## BEGIN Input

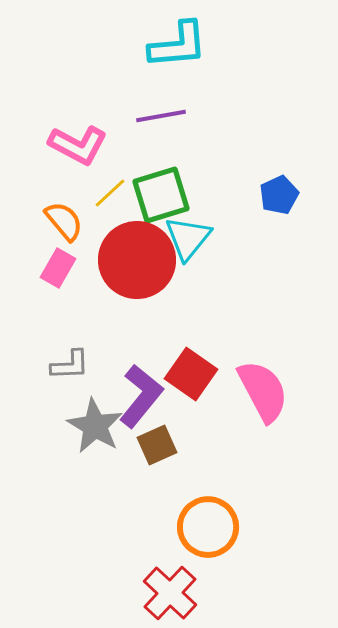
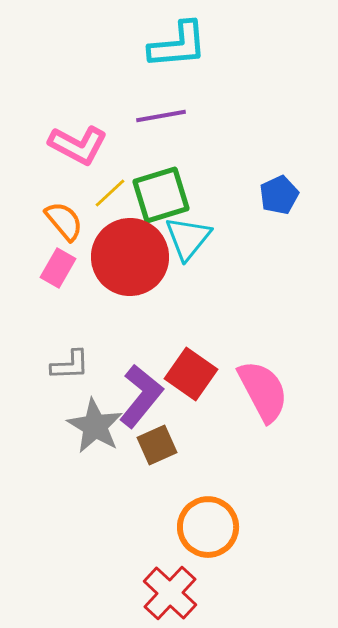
red circle: moved 7 px left, 3 px up
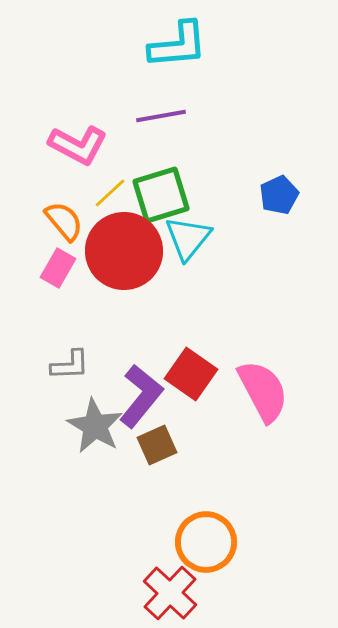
red circle: moved 6 px left, 6 px up
orange circle: moved 2 px left, 15 px down
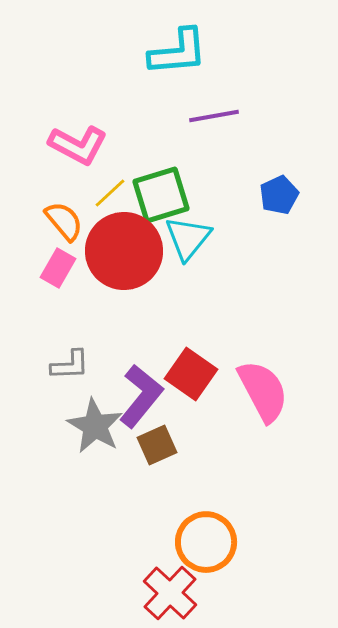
cyan L-shape: moved 7 px down
purple line: moved 53 px right
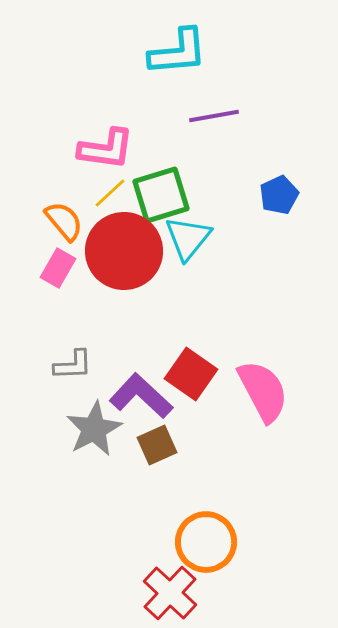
pink L-shape: moved 28 px right, 4 px down; rotated 20 degrees counterclockwise
gray L-shape: moved 3 px right
purple L-shape: rotated 86 degrees counterclockwise
gray star: moved 1 px left, 3 px down; rotated 14 degrees clockwise
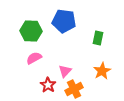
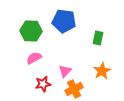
red star: moved 5 px left, 1 px up; rotated 28 degrees clockwise
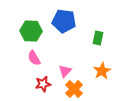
pink semicircle: rotated 91 degrees counterclockwise
orange cross: rotated 18 degrees counterclockwise
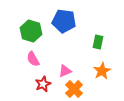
green hexagon: rotated 15 degrees clockwise
green rectangle: moved 4 px down
pink semicircle: moved 1 px left, 1 px down
pink triangle: rotated 24 degrees clockwise
red star: rotated 14 degrees counterclockwise
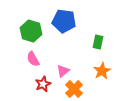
pink triangle: moved 2 px left; rotated 16 degrees counterclockwise
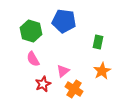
orange cross: rotated 12 degrees counterclockwise
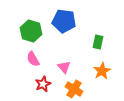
pink triangle: moved 1 px right, 4 px up; rotated 32 degrees counterclockwise
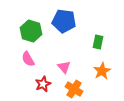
pink semicircle: moved 5 px left
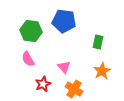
green hexagon: rotated 10 degrees counterclockwise
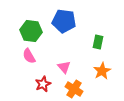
pink semicircle: moved 1 px right, 3 px up
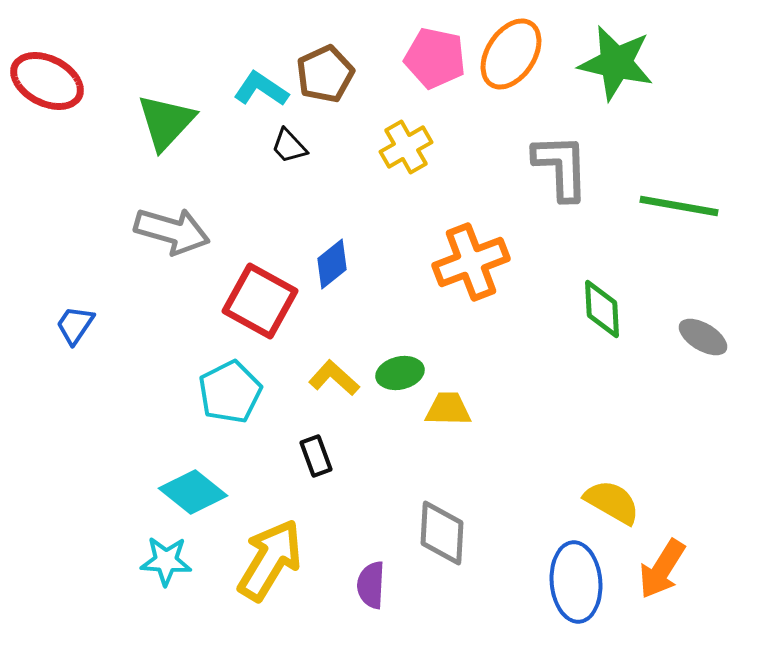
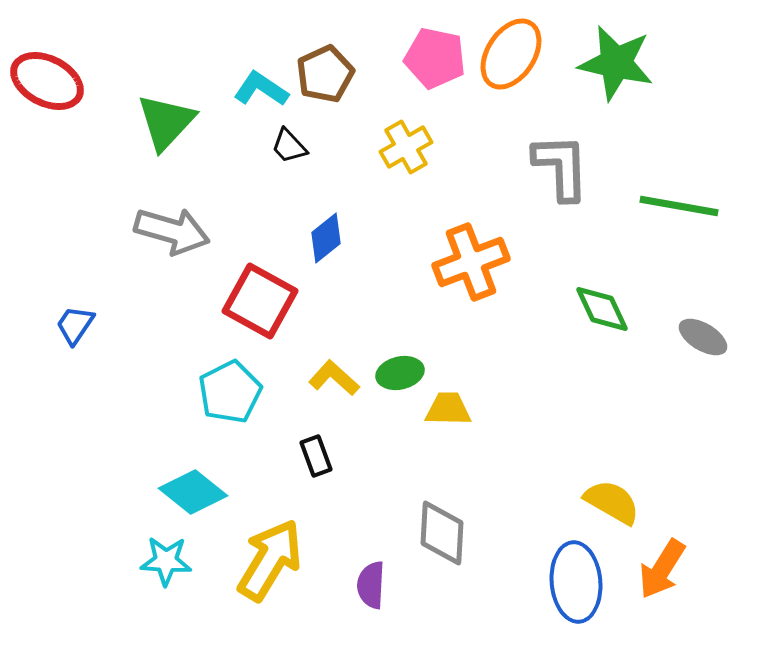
blue diamond: moved 6 px left, 26 px up
green diamond: rotated 22 degrees counterclockwise
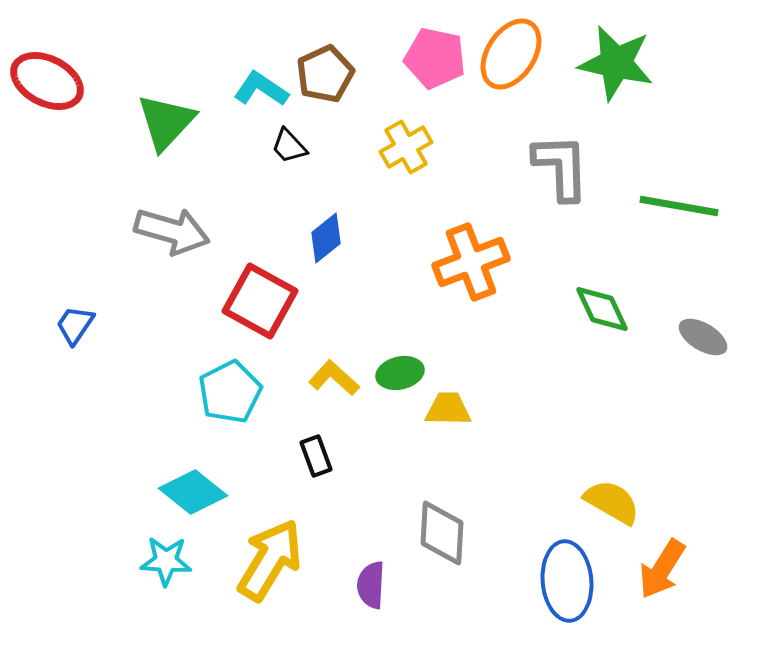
blue ellipse: moved 9 px left, 1 px up
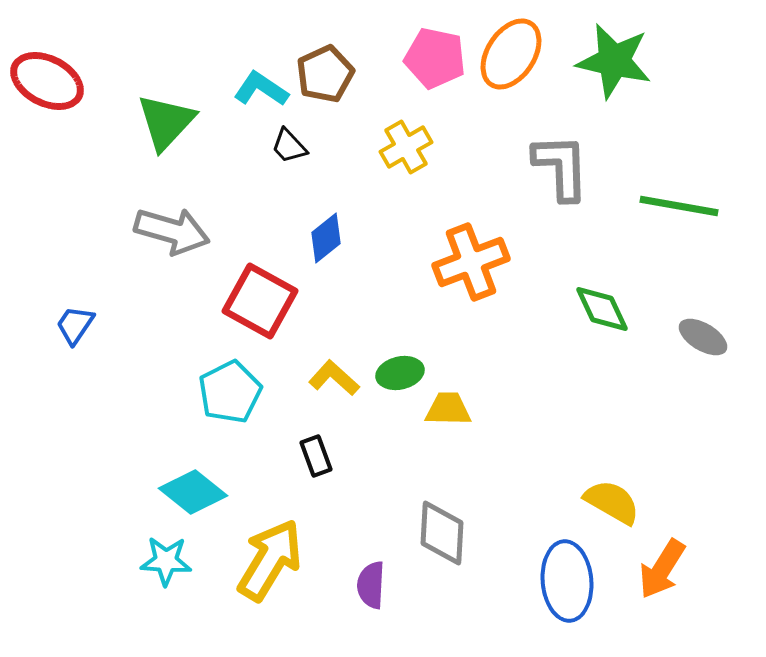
green star: moved 2 px left, 2 px up
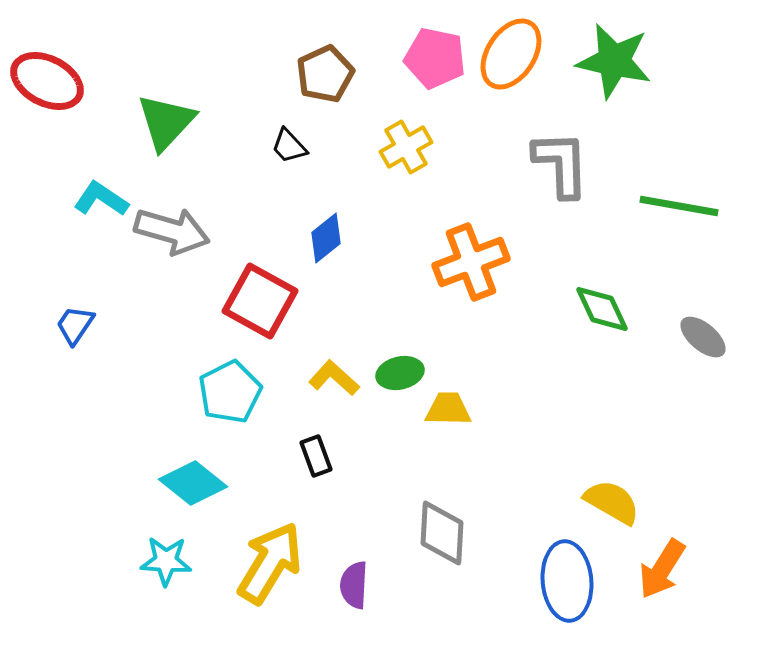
cyan L-shape: moved 160 px left, 110 px down
gray L-shape: moved 3 px up
gray ellipse: rotated 9 degrees clockwise
cyan diamond: moved 9 px up
yellow arrow: moved 3 px down
purple semicircle: moved 17 px left
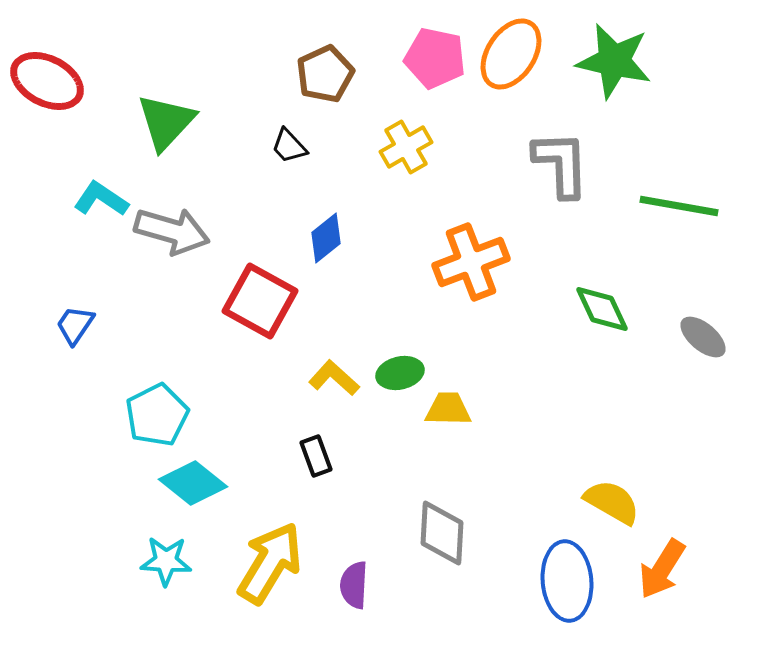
cyan pentagon: moved 73 px left, 23 px down
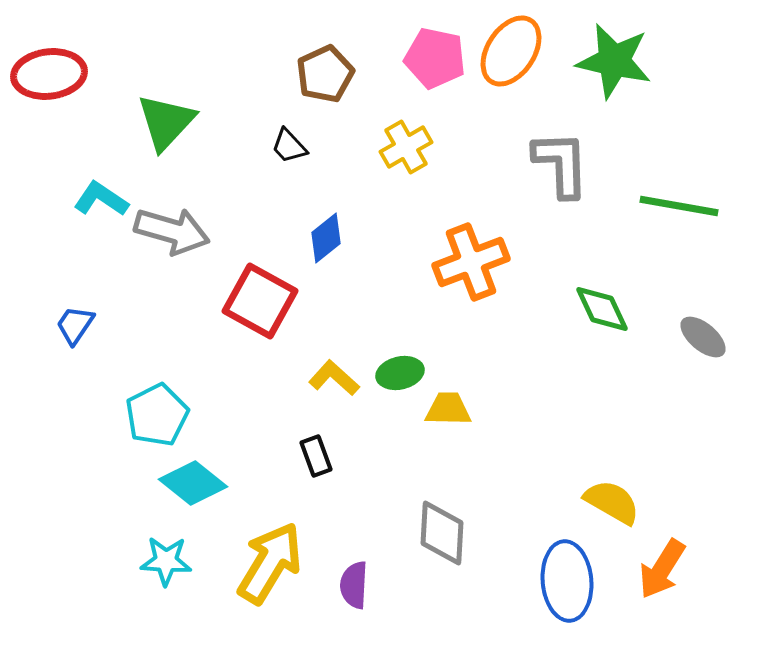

## END Input

▸ What needs to be done: Extract each line of the records that contains the string "green", treating uppercase and lowercase as different.

▸ Completed exercise:
green hexagon: rotated 15 degrees clockwise
green rectangle: moved 4 px down
green hexagon: rotated 10 degrees counterclockwise
green diamond: rotated 22 degrees counterclockwise
green star: moved 2 px left, 2 px up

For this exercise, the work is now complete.